What to do |
Rewrite the lines of the material below, replacing "orange line" with "green line" and leaving everything else unchanged. Omit the pictures from your answer.

******************************

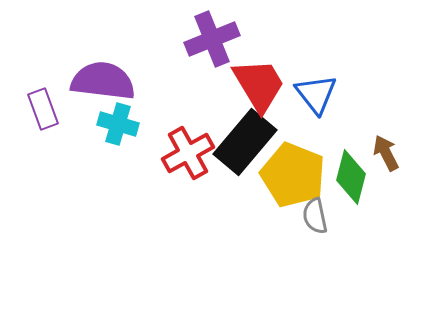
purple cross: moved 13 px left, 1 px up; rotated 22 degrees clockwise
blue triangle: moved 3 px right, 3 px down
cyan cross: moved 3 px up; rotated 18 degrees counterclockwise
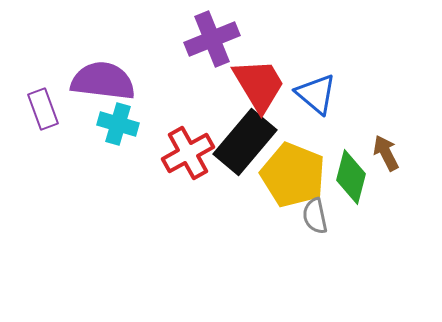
blue triangle: rotated 12 degrees counterclockwise
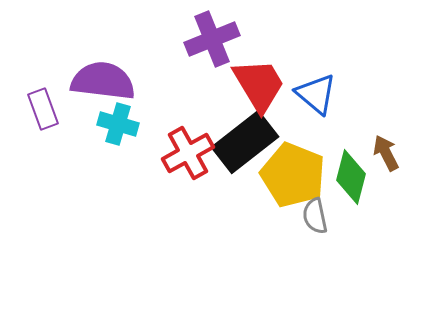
black rectangle: rotated 12 degrees clockwise
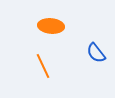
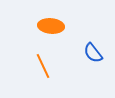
blue semicircle: moved 3 px left
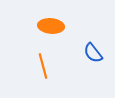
orange line: rotated 10 degrees clockwise
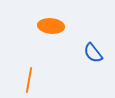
orange line: moved 14 px left, 14 px down; rotated 25 degrees clockwise
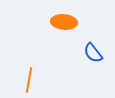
orange ellipse: moved 13 px right, 4 px up
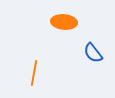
orange line: moved 5 px right, 7 px up
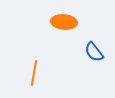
blue semicircle: moved 1 px right, 1 px up
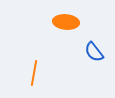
orange ellipse: moved 2 px right
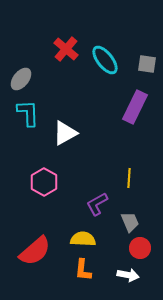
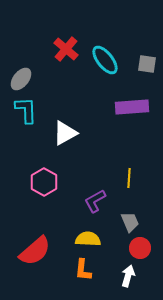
purple rectangle: moved 3 px left; rotated 60 degrees clockwise
cyan L-shape: moved 2 px left, 3 px up
purple L-shape: moved 2 px left, 3 px up
yellow semicircle: moved 5 px right
white arrow: moved 1 px down; rotated 85 degrees counterclockwise
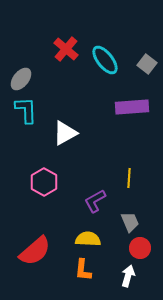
gray square: rotated 30 degrees clockwise
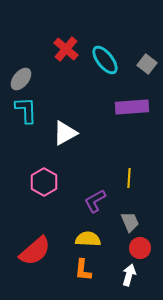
white arrow: moved 1 px right, 1 px up
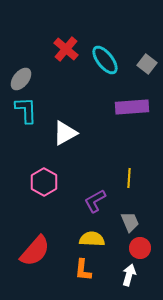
yellow semicircle: moved 4 px right
red semicircle: rotated 8 degrees counterclockwise
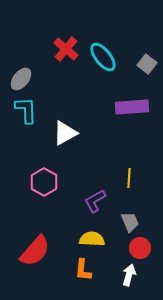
cyan ellipse: moved 2 px left, 3 px up
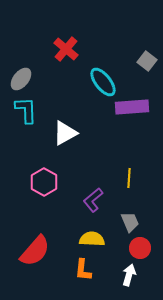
cyan ellipse: moved 25 px down
gray square: moved 3 px up
purple L-shape: moved 2 px left, 1 px up; rotated 10 degrees counterclockwise
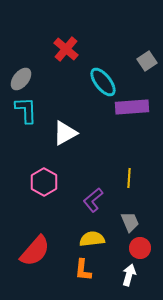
gray square: rotated 18 degrees clockwise
yellow semicircle: rotated 10 degrees counterclockwise
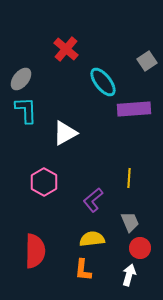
purple rectangle: moved 2 px right, 2 px down
red semicircle: rotated 40 degrees counterclockwise
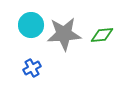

******************************

Response |
purple cross: moved 13 px left, 1 px up; rotated 22 degrees clockwise
blue triangle: moved 3 px right, 3 px down
cyan cross: moved 3 px up; rotated 18 degrees counterclockwise
blue triangle: rotated 12 degrees counterclockwise
black rectangle: rotated 12 degrees clockwise
blue semicircle: moved 3 px left
green line: rotated 10 degrees clockwise
green line: moved 14 px left, 14 px down; rotated 25 degrees clockwise
orange ellipse: moved 13 px right, 4 px up
green line: moved 5 px right, 7 px up
blue semicircle: moved 1 px right, 1 px up
orange ellipse: moved 2 px right
purple rectangle: moved 3 px left; rotated 60 degrees clockwise
cyan L-shape: moved 2 px left, 3 px up
purple L-shape: moved 2 px left, 3 px up
yellow semicircle: moved 5 px right
white arrow: moved 1 px down; rotated 85 degrees counterclockwise
gray square: rotated 30 degrees clockwise
white arrow: moved 1 px right, 1 px up
yellow semicircle: moved 4 px right
red semicircle: rotated 8 degrees counterclockwise
cyan ellipse: moved 2 px left, 3 px up
cyan ellipse: moved 25 px down
gray square: moved 3 px up
purple L-shape: moved 2 px left, 1 px up; rotated 10 degrees counterclockwise
gray square: rotated 18 degrees clockwise
yellow semicircle: rotated 10 degrees counterclockwise
purple rectangle: moved 2 px right, 2 px down
red semicircle: rotated 40 degrees counterclockwise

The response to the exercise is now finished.